Entries taken from a collection:
..............................

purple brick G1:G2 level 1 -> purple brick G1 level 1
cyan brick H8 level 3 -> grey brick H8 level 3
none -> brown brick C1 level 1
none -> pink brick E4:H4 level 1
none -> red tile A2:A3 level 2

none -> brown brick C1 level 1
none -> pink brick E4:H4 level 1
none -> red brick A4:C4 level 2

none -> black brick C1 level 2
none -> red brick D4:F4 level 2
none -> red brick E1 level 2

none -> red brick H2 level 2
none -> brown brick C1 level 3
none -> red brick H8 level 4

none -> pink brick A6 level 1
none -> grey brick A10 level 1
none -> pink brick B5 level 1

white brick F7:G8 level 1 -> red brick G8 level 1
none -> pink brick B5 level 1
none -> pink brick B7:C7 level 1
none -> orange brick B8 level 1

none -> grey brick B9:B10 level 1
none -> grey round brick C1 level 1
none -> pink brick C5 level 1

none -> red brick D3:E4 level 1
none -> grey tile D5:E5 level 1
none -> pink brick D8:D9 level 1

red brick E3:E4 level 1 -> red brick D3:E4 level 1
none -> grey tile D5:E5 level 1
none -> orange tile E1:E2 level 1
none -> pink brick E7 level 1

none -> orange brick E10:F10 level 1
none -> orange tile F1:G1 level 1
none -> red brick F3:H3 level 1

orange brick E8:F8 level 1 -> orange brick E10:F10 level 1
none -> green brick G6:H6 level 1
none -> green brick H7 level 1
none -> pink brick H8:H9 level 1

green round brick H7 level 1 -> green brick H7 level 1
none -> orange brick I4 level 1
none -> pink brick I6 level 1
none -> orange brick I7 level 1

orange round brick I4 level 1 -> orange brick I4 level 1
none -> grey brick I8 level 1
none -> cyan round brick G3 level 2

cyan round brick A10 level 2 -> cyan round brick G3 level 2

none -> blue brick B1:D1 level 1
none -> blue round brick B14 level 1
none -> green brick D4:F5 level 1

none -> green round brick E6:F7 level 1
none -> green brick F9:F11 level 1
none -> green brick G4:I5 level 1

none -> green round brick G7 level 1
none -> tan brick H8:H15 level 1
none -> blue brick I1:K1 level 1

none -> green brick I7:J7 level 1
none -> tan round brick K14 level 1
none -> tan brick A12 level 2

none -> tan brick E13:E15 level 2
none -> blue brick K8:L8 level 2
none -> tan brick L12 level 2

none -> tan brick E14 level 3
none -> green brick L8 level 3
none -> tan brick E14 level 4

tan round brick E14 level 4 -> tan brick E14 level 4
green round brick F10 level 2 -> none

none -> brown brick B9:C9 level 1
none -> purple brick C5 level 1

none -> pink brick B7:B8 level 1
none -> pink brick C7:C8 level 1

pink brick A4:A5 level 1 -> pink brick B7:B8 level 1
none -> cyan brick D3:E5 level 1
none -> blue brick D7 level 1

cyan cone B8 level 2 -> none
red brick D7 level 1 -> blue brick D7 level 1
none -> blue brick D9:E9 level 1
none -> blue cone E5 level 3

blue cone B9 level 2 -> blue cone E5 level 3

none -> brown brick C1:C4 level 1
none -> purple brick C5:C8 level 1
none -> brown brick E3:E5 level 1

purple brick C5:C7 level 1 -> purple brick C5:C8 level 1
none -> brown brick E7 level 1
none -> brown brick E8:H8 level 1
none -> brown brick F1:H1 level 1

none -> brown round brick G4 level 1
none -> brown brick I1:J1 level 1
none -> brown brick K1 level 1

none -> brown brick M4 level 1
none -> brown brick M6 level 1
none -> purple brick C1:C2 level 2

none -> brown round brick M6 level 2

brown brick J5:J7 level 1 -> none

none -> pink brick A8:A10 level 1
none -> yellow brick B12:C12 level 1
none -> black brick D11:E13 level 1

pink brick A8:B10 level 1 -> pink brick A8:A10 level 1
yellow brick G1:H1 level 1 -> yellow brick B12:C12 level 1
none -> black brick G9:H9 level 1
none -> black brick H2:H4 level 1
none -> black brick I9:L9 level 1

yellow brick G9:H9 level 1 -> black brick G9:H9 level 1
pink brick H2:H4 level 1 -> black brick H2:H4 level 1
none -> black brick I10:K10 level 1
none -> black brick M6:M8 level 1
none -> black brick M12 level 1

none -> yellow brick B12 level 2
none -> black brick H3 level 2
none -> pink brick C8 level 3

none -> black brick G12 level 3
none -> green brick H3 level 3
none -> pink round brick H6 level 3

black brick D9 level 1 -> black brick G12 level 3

..............................

Work request:
From the records above, quote only the lines running from the line with "none -> grey brick A10 level 1" to the line with "none -> brown brick B9:C9 level 1", both lines included.

Worked solution:
none -> grey brick A10 level 1
none -> pink brick B5 level 1

white brick F7:G8 level 1 -> red brick G8 level 1
none -> pink brick B5 level 1
none -> pink brick B7:C7 level 1
none -> orange brick B8 level 1

none -> grey brick B9:B10 level 1
none -> grey round brick C1 level 1
none -> pink brick C5 level 1

none -> red brick D3:E4 level 1
none -> grey tile D5:E5 level 1
none -> pink brick D8:D9 level 1

red brick E3:E4 level 1 -> red brick D3:E4 level 1
none -> grey tile D5:E5 level 1
none -> orange tile E1:E2 level 1
none -> pink brick E7 level 1

none -> orange brick E10:F10 level 1
none -> orange tile F1:G1 level 1
none -> red brick F3:H3 level 1

orange brick E8:F8 level 1 -> orange brick E10:F10 level 1
none -> green brick G6:H6 level 1
none -> green brick H7 level 1
none -> pink brick H8:H9 level 1

green round brick H7 level 1 -> green brick H7 level 1
none -> orange brick I4 level 1
none -> pink brick I6 level 1
none -> orange brick I7 level 1

orange round brick I4 level 1 -> orange brick I4 level 1
none -> grey brick I8 level 1
none -> cyan round brick G3 level 2

cyan round brick A10 level 2 -> cyan round brick G3 level 2

none -> blue brick B1:D1 level 1
none -> blue round brick B14 level 1
none -> green brick D4:F5 level 1

none -> green round brick E6:F7 level 1
none -> green brick F9:F11 level 1
none -> green brick G4:I5 level 1

none -> green round brick G7 level 1
none -> tan brick H8:H15 level 1
none -> blue brick I1:K1 level 1

none -> green brick I7:J7 level 1
none -> tan round brick K14 level 1
none -> tan brick A12 level 2

none -> tan brick E13:E15 level 2
none -> blue brick K8:L8 level 2
none -> tan brick L12 level 2

none -> tan brick E14 level 3
none -> green brick L8 level 3
none -> tan brick E14 level 4

tan round brick E14 level 4 -> tan brick E14 level 4
green round brick F10 level 2 -> none

none -> brown brick B9:C9 level 1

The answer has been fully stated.